EXERCISE:
Search the entries below for "orange padlock: 1 -> 2". Give that line and all the lines after it again, exactly, through the last, without pictures.

EXERCISE INPUT:
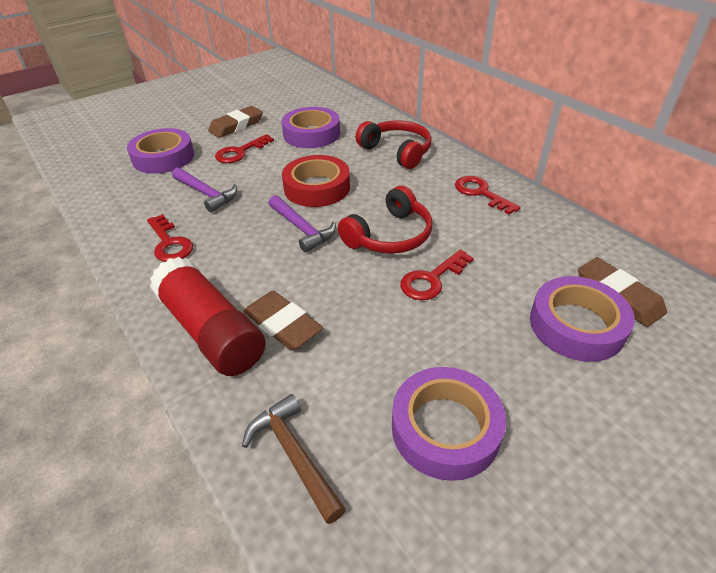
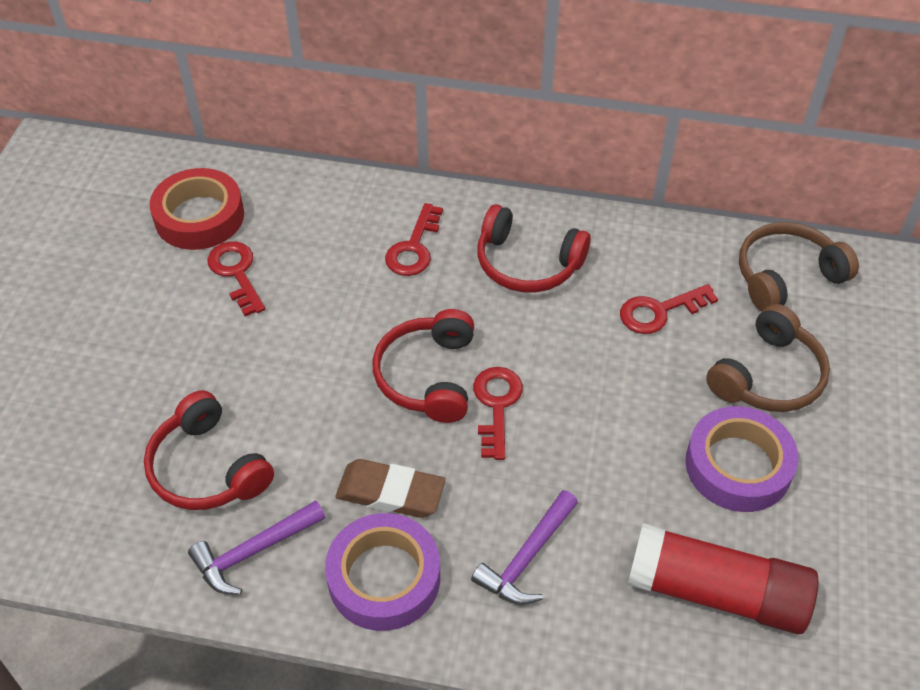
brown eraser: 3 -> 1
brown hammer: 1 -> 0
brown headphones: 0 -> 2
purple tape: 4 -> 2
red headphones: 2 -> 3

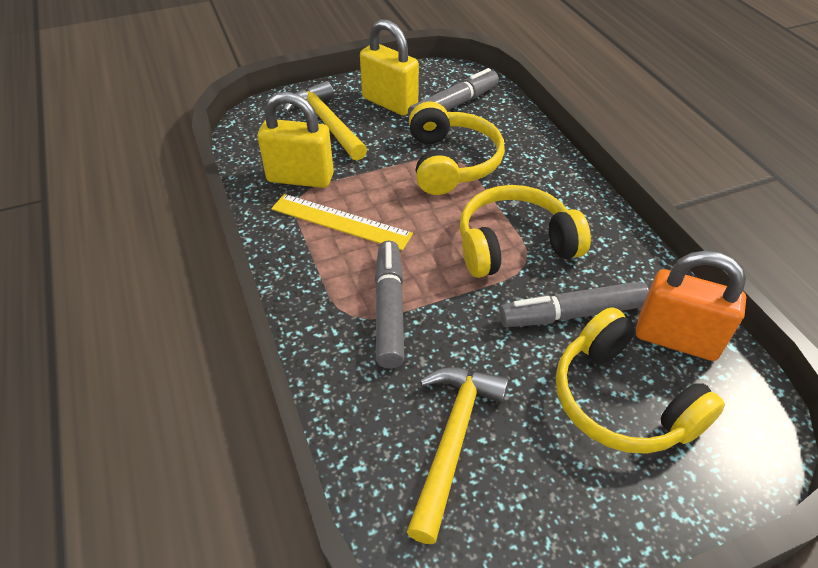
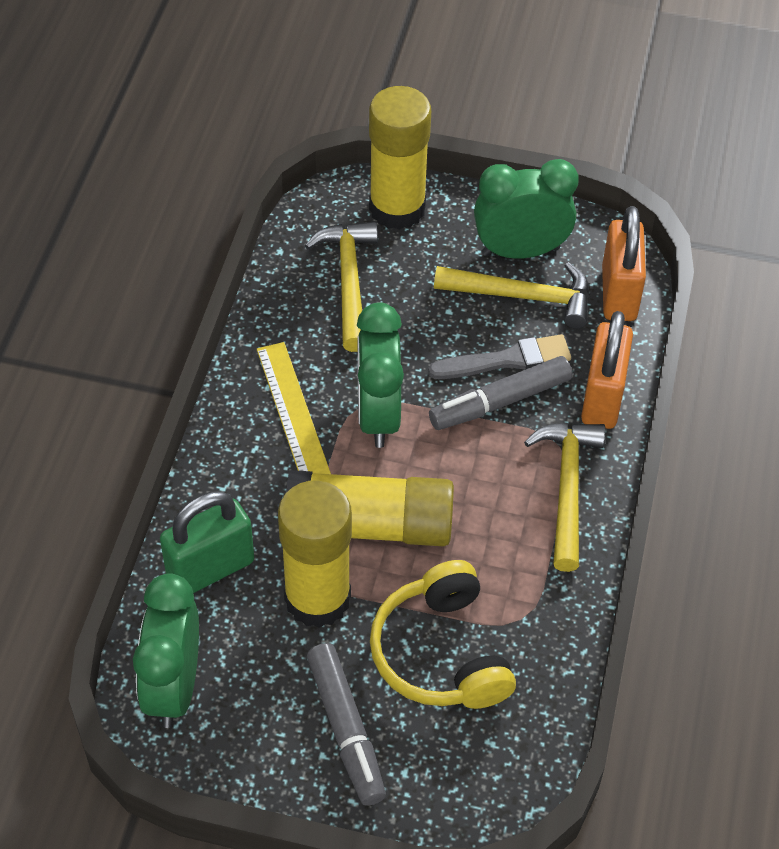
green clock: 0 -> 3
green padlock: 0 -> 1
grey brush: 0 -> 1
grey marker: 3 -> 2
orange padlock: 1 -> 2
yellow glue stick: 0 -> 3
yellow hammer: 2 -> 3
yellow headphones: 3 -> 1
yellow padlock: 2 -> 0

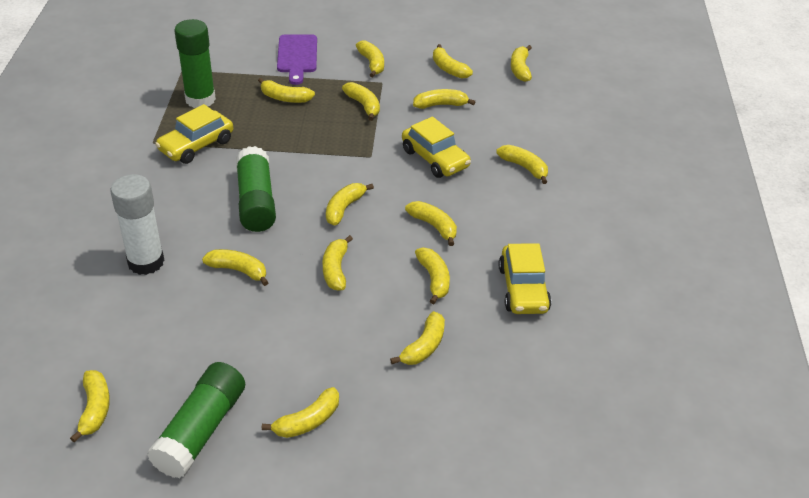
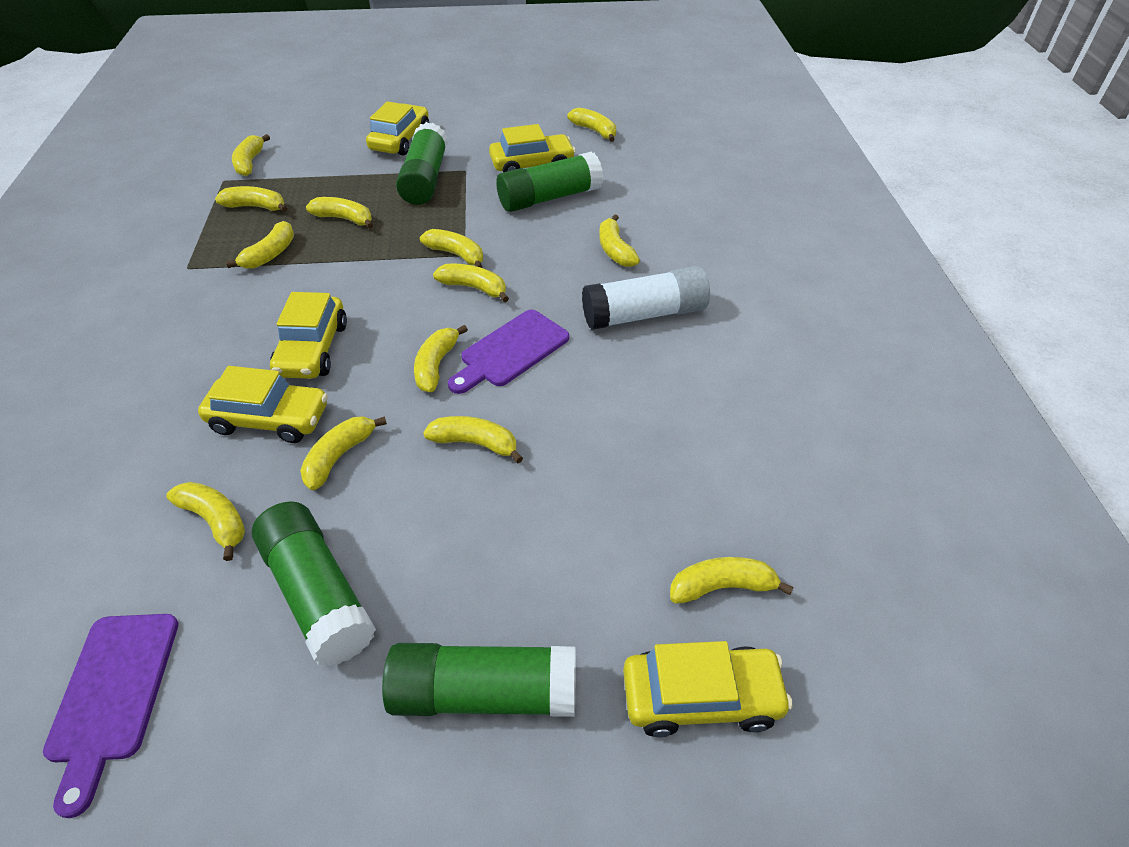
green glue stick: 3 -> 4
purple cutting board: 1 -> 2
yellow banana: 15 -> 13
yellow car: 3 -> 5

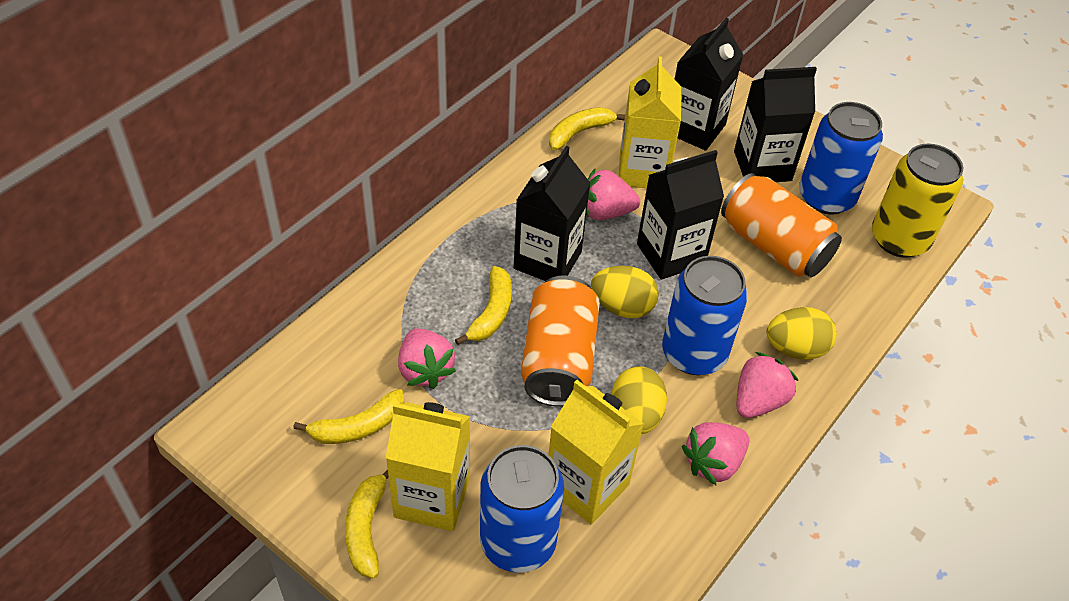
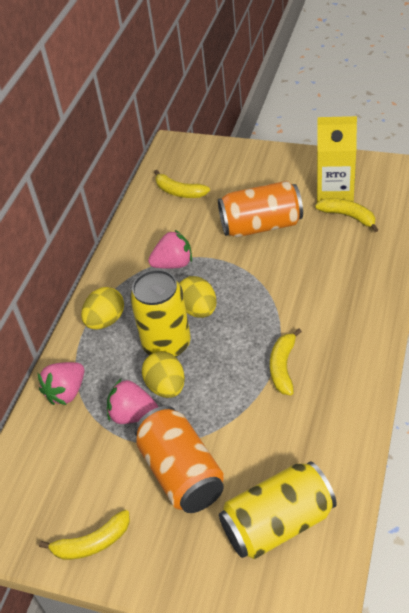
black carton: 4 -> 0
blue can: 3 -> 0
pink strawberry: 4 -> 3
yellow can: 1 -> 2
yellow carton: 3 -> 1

WRITTEN REPLY:
orange padlock: 1 -> 2
yellow glue stick: 0 -> 3
yellow hammer: 2 -> 3
yellow headphones: 3 -> 1
yellow padlock: 2 -> 0

green glue stick: 3 -> 4
purple cutting board: 1 -> 2
yellow banana: 15 -> 13
yellow car: 3 -> 5

black carton: 4 -> 0
blue can: 3 -> 0
pink strawberry: 4 -> 3
yellow can: 1 -> 2
yellow carton: 3 -> 1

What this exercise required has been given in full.